==== Data provided
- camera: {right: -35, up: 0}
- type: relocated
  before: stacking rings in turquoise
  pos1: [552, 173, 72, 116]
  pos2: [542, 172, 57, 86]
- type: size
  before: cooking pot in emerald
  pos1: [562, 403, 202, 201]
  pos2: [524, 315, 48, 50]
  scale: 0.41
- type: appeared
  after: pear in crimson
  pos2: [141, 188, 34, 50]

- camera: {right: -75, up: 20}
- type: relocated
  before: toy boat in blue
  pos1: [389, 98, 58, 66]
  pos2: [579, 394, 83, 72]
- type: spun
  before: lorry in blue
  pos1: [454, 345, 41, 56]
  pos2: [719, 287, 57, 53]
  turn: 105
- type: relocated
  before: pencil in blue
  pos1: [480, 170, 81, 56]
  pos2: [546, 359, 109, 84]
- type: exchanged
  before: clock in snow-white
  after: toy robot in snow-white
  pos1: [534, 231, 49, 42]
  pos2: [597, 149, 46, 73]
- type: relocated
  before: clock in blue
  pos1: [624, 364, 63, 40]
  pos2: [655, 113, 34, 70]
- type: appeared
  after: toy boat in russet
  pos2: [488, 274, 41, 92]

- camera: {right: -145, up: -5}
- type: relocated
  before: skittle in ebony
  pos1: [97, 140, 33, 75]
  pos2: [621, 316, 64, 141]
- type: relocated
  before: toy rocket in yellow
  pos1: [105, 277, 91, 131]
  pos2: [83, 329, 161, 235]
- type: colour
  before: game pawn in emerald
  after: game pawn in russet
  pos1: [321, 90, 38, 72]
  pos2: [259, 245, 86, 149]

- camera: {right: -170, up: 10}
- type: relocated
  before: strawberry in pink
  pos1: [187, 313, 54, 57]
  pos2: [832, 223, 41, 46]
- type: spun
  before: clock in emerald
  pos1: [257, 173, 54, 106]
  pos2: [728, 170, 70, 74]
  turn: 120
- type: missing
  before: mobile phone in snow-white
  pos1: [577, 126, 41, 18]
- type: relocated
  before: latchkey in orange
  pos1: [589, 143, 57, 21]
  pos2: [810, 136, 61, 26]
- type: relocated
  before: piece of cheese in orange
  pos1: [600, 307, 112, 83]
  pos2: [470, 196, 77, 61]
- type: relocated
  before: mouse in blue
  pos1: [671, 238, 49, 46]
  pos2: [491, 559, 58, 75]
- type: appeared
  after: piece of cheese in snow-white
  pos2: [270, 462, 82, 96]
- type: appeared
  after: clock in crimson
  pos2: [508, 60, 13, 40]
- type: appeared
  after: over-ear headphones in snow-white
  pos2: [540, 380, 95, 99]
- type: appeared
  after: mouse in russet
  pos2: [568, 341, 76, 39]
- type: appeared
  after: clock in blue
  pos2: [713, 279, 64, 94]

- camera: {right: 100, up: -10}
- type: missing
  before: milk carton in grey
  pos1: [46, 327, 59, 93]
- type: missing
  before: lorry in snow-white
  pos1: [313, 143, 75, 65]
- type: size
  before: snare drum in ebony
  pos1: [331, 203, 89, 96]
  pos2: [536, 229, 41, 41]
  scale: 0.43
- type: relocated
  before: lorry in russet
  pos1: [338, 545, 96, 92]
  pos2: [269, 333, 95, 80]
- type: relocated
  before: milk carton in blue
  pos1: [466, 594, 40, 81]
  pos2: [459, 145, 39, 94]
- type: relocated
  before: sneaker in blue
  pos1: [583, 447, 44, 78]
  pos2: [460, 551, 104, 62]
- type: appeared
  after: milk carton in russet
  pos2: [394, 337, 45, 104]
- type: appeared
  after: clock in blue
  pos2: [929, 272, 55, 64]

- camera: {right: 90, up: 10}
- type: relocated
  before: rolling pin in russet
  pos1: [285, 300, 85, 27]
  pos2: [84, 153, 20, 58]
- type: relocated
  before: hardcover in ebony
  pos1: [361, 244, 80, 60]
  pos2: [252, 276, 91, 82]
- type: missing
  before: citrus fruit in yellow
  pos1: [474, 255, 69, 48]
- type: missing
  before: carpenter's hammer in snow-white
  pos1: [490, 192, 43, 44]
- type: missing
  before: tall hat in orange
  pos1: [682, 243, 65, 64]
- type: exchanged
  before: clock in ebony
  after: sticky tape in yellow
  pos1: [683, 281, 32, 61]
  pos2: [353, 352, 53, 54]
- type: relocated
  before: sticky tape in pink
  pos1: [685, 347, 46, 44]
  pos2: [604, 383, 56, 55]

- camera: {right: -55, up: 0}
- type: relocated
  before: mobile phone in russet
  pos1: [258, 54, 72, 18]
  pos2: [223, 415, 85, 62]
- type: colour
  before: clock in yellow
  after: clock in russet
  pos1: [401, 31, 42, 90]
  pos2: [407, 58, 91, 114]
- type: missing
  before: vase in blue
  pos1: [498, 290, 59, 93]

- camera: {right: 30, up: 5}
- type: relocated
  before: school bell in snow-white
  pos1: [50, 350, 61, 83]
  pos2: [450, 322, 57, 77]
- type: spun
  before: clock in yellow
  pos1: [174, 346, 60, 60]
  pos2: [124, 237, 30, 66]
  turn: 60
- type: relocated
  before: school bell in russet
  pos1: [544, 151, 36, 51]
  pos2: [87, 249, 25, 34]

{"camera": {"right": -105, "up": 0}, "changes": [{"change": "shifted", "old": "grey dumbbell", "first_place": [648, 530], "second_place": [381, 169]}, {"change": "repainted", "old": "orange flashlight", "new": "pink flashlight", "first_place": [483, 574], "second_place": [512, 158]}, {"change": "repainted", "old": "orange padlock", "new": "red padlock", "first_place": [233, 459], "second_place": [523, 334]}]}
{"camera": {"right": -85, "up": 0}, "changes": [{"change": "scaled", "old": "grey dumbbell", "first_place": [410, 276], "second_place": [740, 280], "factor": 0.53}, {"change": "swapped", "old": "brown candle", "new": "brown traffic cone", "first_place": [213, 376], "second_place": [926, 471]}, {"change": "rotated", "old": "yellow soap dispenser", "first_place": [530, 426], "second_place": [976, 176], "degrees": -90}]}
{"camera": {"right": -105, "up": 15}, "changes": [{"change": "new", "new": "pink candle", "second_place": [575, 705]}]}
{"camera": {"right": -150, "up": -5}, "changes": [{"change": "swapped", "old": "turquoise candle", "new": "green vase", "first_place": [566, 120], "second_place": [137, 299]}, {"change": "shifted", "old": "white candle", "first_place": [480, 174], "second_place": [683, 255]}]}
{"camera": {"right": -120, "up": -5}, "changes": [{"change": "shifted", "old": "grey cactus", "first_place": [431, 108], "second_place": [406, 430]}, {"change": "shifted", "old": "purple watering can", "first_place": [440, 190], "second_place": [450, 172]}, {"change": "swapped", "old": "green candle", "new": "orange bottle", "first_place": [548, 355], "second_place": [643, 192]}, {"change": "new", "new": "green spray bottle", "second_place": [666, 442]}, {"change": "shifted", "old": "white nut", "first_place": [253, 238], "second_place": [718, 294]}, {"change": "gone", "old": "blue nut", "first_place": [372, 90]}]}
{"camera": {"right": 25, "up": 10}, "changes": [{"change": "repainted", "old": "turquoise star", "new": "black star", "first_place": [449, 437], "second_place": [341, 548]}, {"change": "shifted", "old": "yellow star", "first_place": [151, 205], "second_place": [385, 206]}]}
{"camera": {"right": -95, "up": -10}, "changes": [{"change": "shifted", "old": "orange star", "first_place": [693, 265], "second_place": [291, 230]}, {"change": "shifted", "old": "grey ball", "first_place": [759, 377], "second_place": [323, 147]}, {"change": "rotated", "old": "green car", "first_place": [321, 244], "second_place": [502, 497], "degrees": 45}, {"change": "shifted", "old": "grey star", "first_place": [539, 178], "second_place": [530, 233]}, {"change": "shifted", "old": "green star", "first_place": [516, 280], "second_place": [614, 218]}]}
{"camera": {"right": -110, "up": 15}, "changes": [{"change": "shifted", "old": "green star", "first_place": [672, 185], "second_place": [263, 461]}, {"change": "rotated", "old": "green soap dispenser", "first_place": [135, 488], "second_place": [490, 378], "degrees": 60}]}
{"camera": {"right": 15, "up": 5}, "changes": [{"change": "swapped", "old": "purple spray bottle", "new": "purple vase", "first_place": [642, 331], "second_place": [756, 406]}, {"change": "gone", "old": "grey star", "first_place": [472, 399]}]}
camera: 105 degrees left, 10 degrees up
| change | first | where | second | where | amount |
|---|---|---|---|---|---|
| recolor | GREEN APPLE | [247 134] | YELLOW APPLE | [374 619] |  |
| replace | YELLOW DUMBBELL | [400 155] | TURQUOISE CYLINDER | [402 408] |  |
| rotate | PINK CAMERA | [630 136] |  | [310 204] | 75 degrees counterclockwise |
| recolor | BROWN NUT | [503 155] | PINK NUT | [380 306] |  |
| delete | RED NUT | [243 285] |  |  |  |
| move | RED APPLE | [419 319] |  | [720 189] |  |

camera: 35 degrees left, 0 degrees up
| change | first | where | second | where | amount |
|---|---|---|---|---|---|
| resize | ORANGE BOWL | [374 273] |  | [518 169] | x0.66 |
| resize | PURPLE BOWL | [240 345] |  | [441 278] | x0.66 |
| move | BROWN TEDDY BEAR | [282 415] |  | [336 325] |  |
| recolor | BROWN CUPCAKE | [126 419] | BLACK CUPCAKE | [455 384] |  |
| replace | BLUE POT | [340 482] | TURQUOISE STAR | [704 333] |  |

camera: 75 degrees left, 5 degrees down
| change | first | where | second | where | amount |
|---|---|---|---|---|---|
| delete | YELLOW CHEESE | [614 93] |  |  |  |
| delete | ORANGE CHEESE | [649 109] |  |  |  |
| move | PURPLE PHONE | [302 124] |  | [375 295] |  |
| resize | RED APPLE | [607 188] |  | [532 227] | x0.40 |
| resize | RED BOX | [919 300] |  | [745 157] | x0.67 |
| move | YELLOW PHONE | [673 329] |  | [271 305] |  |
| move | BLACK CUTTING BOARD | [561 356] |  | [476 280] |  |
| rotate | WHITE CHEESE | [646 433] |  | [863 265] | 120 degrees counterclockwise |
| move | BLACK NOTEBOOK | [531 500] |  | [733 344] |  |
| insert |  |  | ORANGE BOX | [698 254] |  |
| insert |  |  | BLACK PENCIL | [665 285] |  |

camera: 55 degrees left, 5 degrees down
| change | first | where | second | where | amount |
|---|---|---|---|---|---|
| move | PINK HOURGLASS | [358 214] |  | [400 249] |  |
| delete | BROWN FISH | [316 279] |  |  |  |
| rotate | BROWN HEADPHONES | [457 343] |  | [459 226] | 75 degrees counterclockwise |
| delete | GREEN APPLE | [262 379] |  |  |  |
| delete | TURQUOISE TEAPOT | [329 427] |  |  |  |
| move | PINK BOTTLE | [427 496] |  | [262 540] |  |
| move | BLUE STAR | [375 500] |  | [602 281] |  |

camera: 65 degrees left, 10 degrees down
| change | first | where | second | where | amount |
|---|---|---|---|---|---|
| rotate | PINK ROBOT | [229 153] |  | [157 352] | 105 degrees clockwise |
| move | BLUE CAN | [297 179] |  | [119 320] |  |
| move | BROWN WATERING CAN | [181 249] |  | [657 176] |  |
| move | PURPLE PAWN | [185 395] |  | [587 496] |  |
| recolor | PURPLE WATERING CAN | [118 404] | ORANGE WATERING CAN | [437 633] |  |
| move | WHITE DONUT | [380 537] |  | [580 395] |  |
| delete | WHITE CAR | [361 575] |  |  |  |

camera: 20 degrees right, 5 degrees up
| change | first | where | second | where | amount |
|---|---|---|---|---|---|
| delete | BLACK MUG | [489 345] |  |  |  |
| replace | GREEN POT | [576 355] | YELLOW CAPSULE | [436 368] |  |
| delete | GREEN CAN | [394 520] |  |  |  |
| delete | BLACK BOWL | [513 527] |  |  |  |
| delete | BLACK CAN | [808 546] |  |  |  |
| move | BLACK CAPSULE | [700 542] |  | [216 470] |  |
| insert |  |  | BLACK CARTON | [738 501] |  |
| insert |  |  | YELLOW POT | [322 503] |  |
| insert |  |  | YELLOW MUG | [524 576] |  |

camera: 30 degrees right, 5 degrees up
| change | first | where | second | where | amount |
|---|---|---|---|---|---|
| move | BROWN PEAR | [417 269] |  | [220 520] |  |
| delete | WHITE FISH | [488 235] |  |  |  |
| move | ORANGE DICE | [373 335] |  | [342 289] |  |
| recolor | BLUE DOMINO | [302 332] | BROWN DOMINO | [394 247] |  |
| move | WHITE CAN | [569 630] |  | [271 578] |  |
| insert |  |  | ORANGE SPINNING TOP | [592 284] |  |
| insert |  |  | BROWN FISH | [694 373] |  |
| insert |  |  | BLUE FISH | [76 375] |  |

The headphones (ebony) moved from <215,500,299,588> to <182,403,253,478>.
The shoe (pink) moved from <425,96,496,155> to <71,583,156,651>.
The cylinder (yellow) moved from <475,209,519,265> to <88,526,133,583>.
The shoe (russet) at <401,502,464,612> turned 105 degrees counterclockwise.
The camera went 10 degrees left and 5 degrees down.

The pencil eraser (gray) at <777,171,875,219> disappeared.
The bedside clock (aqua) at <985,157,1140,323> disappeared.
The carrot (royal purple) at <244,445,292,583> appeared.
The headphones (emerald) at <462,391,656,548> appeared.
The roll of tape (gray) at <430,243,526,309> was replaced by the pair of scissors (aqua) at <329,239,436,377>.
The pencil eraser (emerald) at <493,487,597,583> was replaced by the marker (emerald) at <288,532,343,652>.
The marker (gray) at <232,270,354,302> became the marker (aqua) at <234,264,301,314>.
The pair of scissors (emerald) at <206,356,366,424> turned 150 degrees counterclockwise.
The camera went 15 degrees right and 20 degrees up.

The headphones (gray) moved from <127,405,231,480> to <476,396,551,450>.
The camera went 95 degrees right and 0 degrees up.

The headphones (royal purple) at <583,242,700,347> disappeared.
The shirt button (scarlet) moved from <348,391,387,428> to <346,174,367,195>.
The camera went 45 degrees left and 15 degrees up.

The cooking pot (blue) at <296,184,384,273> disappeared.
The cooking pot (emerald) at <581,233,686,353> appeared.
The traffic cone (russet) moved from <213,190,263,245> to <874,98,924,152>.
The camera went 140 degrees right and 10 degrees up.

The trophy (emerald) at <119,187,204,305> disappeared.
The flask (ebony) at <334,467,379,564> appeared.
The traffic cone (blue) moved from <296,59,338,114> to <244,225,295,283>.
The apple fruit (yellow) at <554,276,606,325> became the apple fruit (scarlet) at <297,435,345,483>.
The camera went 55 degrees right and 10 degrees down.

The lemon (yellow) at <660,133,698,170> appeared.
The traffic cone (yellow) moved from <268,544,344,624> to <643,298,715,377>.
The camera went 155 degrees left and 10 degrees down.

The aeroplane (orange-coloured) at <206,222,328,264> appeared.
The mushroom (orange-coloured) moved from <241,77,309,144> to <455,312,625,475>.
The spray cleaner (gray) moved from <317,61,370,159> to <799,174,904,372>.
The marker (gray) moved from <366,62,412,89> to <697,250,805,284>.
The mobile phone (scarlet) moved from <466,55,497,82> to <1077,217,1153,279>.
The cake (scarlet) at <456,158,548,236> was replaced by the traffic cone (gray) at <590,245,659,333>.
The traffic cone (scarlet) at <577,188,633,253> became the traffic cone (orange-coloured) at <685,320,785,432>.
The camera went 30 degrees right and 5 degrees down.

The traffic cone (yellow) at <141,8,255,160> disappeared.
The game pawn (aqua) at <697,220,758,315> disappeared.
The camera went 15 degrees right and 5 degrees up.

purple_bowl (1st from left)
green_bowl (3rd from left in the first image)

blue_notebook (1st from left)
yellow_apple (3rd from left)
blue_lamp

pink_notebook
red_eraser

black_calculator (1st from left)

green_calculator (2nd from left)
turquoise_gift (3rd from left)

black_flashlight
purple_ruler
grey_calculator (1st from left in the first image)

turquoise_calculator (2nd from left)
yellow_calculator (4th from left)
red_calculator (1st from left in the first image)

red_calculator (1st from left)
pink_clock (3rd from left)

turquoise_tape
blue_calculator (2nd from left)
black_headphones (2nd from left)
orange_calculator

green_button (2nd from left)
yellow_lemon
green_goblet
========
• Exercise aim: Repeat, exactly and only, the lines from the beginning of the material through the line that contains "after: pear in crimson".

• Your response:
- camera: {right: -35, up: 0}
- type: relocated
  before: stacking rings in turquoise
  pos1: [552, 173, 72, 116]
  pos2: [542, 172, 57, 86]
- type: size
  before: cooking pot in emerald
  pos1: [562, 403, 202, 201]
  pos2: [524, 315, 48, 50]
  scale: 0.41
- type: appeared
  after: pear in crimson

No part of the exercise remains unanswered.